[Data for analysis]

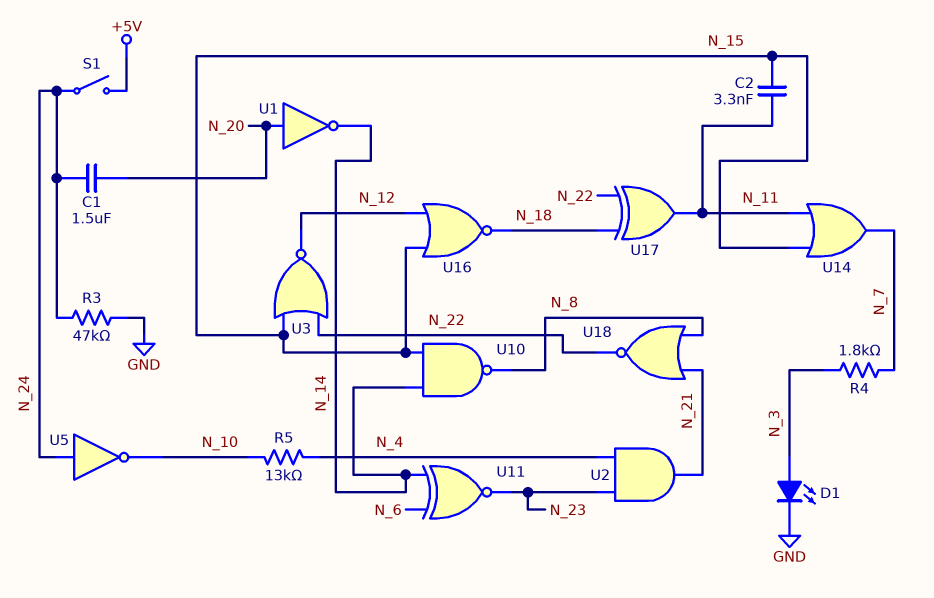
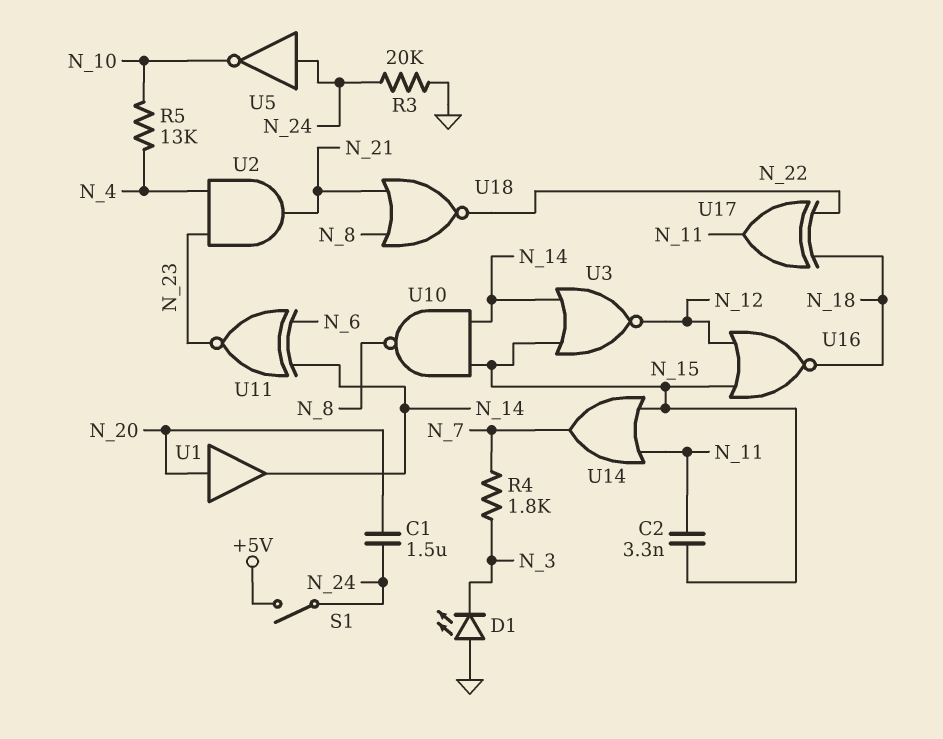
D1: LED (A N_3, K GND) -> LED (A GND, K N_3)
R3: 47k (GND, N_24) -> 20k (GND, N_24)
U1: NOT (in N_20, out N_14) -> buffer (in N_20, out N_14)
U3: NOR (in N_15, in N_22, out N_12) -> NOR (in N_14, in N_15, out N_12)

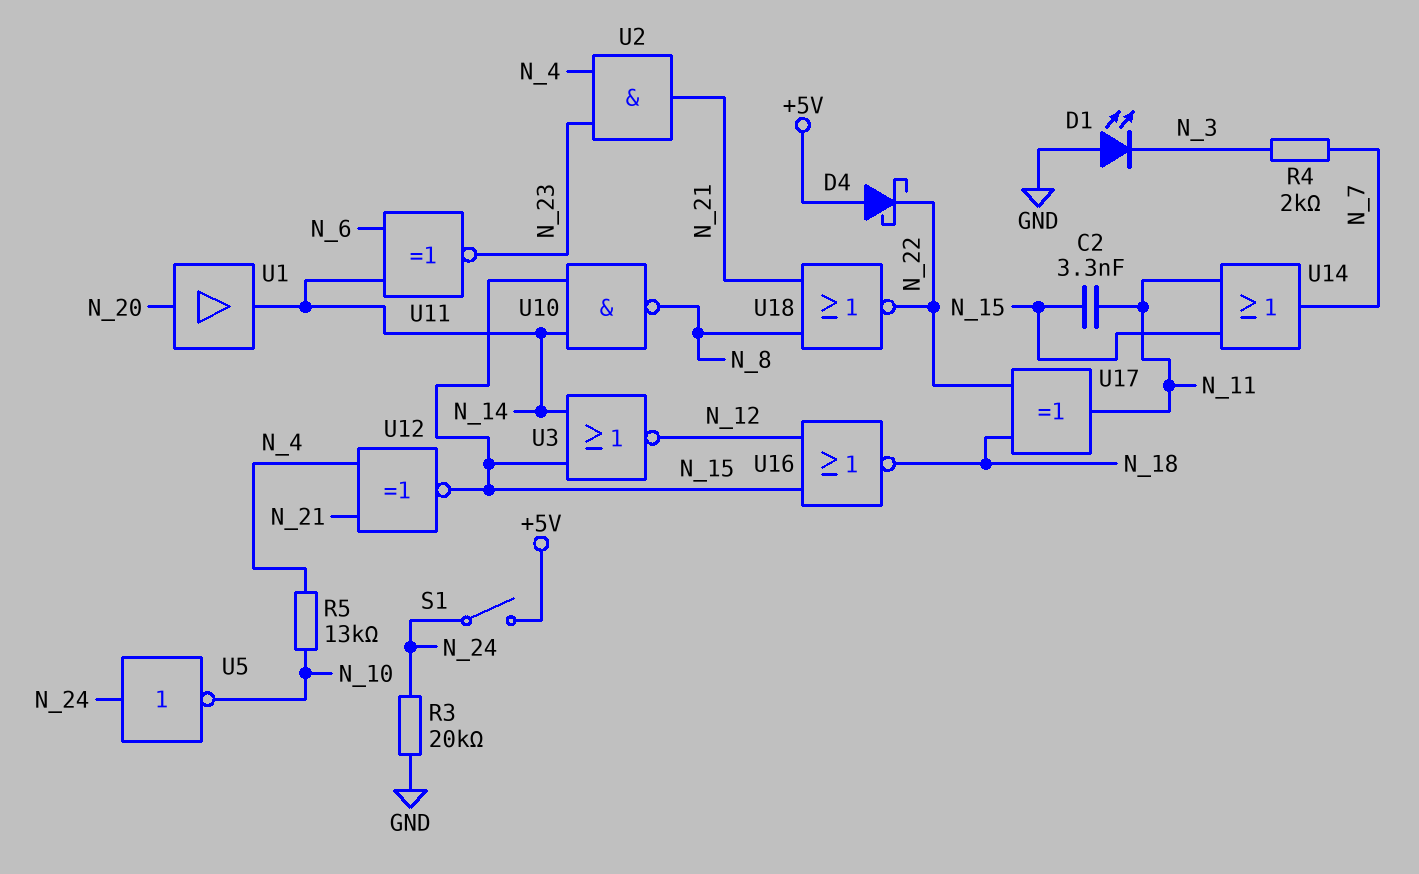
C1: 1.5uF (N_20, N_24) -> none
D4: none -> schottky (A +5V, K N_22)
R4: 1.8k (N_3, N_7) -> 2k (N_3, N_7)
U12: none -> XNOR (in N_4, in N_21, out N_15)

[/Data for analysis]

Exercise objective: Nothing but the lines from the one containing "U3: NOR (in" through the end of the listing should be written out, each exactly, and pictures must be left out.

Output of the exercise:
U3: NOR (in N_15, in N_22, out N_12) -> NOR (in N_14, in N_15, out N_12)

C1: 1.5uF (N_20, N_24) -> none
D4: none -> schottky (A +5V, K N_22)
R4: 1.8k (N_3, N_7) -> 2k (N_3, N_7)
U12: none -> XNOR (in N_4, in N_21, out N_15)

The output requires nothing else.